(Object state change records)
───

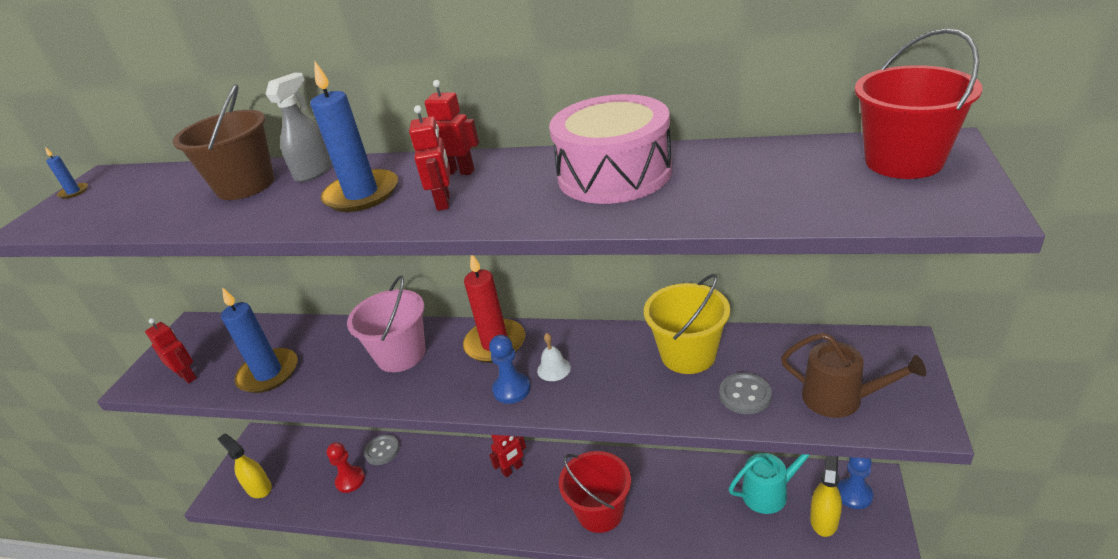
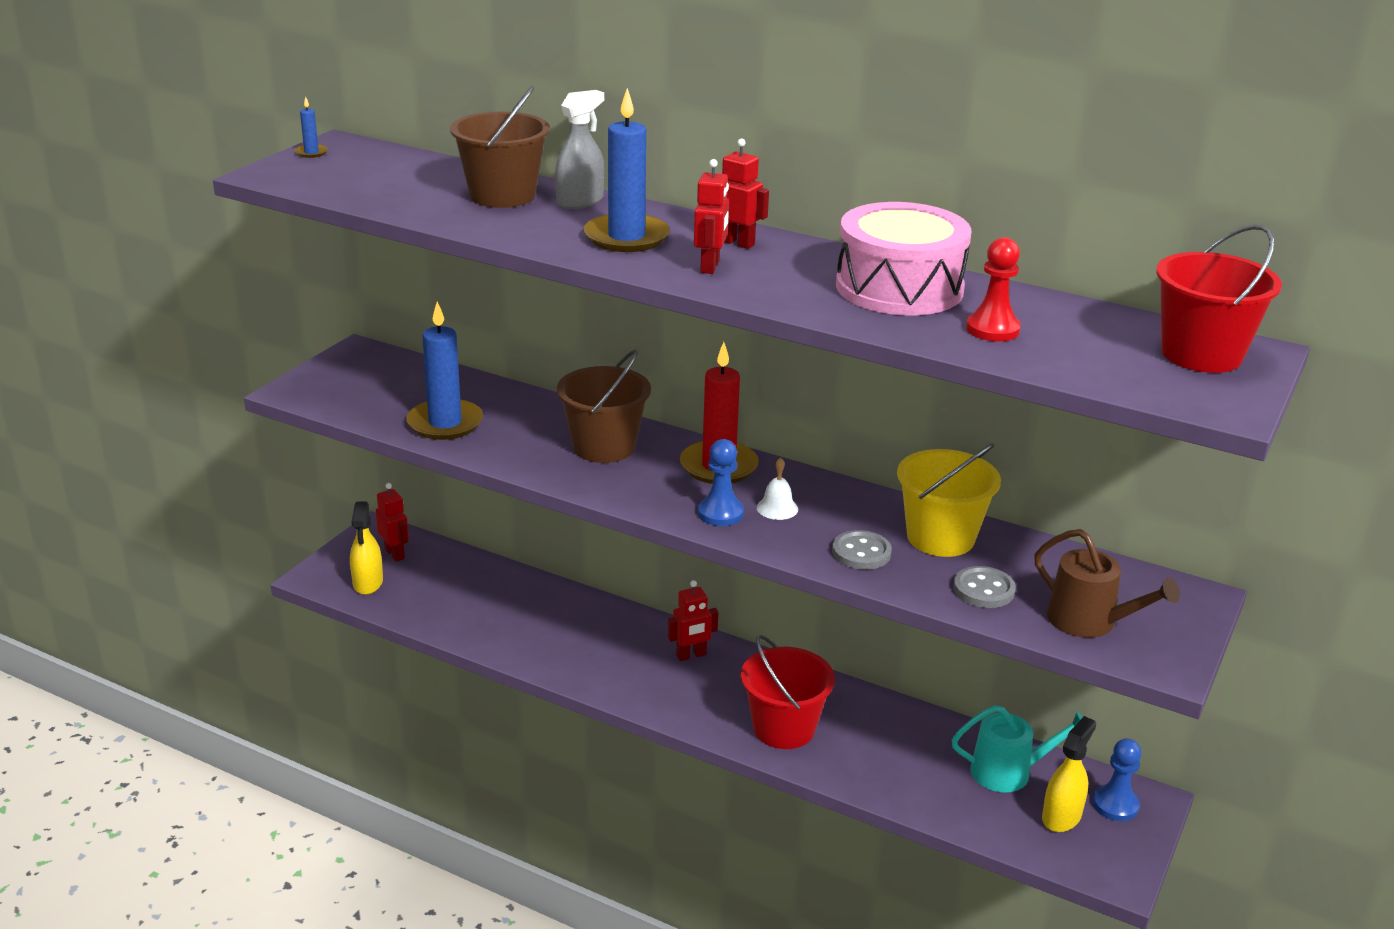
camera: 10 degrees right, 5 degrees down
red robot [145,318,197,383] -> red robot moved to [376,483,409,562]
yellow spray bottle [218,433,272,498] -> yellow spray bottle turned 150 degrees counterclockwise [350,501,383,595]
red pawn [327,442,365,493] -> red pawn moved to [966,237,1021,342]
pink bucket [347,275,426,372] -> brown bucket [557,350,651,463]
grey button [364,435,400,465] -> grey button moved to [832,530,892,570]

───

== What is required ==
Your task is to restate word for word the lines from the top of the data to the line containing "red pawn [327,442,365,493]", both ends included, with every picture left out.

== Finished exercise ==
camera: 10 degrees right, 5 degrees down
red robot [145,318,197,383] -> red robot moved to [376,483,409,562]
yellow spray bottle [218,433,272,498] -> yellow spray bottle turned 150 degrees counterclockwise [350,501,383,595]
red pawn [327,442,365,493] -> red pawn moved to [966,237,1021,342]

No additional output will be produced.